### Extracted data
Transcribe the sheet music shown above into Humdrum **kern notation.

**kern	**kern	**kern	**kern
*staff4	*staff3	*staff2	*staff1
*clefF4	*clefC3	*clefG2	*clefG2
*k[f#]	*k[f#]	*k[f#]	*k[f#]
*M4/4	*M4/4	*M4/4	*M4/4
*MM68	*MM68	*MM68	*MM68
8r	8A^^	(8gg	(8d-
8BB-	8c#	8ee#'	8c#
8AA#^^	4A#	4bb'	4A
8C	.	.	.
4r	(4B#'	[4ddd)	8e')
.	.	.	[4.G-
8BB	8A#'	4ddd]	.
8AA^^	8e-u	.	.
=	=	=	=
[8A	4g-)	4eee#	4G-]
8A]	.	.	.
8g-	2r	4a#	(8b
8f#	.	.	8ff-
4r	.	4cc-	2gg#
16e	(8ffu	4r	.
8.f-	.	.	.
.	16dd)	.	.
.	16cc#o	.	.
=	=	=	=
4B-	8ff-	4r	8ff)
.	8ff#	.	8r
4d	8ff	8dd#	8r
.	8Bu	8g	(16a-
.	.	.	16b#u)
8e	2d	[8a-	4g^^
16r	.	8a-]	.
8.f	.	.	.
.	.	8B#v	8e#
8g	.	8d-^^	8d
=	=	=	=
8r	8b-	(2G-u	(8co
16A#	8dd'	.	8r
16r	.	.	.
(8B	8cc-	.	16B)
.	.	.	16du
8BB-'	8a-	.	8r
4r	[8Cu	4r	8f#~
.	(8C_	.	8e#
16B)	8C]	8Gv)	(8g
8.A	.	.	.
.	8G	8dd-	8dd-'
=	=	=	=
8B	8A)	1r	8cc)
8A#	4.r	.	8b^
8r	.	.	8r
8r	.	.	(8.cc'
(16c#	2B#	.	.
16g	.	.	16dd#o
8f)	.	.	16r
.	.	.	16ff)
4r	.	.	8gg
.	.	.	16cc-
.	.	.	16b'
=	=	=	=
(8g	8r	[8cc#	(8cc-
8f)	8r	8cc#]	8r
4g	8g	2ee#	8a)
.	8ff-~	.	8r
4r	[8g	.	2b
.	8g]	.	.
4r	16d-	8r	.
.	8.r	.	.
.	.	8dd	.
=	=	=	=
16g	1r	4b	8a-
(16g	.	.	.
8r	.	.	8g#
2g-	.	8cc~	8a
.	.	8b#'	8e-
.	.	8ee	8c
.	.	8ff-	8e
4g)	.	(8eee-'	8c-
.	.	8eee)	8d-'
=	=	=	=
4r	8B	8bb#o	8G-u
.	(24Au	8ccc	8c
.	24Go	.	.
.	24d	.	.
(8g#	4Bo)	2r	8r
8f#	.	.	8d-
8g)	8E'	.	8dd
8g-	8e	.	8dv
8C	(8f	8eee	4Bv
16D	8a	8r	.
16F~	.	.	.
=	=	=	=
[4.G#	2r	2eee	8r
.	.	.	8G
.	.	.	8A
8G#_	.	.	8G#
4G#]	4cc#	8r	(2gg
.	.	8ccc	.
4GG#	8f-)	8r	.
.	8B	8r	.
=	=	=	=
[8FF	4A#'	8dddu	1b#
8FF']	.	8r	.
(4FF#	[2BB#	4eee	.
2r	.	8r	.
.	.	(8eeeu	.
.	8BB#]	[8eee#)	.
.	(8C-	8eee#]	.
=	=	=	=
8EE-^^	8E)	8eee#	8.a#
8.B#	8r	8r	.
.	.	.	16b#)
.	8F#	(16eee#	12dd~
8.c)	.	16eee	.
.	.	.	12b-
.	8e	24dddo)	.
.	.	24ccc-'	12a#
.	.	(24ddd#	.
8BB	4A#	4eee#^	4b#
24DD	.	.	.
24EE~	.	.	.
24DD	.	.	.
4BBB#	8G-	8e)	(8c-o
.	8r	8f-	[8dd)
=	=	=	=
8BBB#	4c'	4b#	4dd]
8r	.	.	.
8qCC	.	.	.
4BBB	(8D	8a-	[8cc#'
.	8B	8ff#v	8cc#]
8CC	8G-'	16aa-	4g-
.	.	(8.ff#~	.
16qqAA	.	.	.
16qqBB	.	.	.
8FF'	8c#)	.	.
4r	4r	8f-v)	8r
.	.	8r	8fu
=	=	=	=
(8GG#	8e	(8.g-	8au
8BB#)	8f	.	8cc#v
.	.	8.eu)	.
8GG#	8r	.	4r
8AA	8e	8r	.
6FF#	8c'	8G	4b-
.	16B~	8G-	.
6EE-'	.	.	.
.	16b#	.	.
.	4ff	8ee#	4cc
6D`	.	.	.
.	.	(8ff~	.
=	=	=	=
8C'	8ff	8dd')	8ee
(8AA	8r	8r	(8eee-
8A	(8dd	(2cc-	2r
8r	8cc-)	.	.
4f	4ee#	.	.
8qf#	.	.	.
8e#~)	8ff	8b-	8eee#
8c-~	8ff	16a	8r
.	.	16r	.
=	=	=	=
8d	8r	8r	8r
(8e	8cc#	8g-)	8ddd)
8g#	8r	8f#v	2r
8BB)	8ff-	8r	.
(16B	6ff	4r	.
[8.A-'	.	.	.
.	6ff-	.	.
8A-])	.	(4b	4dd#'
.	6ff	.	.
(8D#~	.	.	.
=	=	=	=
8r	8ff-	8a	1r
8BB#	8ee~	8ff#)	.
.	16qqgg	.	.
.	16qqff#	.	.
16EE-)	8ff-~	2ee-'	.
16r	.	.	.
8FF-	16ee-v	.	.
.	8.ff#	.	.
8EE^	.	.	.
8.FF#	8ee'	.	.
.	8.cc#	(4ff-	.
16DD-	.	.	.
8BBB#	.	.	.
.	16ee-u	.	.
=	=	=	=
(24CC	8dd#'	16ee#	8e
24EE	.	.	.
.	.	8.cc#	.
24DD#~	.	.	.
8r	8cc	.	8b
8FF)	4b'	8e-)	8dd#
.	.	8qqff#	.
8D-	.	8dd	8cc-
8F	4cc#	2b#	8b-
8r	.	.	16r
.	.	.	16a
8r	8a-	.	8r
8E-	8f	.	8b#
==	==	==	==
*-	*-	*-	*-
######
== Exercise description ==
List each line in the items above that contains the string "kern".

== Solution below ==
Transcribe the sheet music shown above into Humdrum **kern notation.
**kern	**kern	**kern	**kern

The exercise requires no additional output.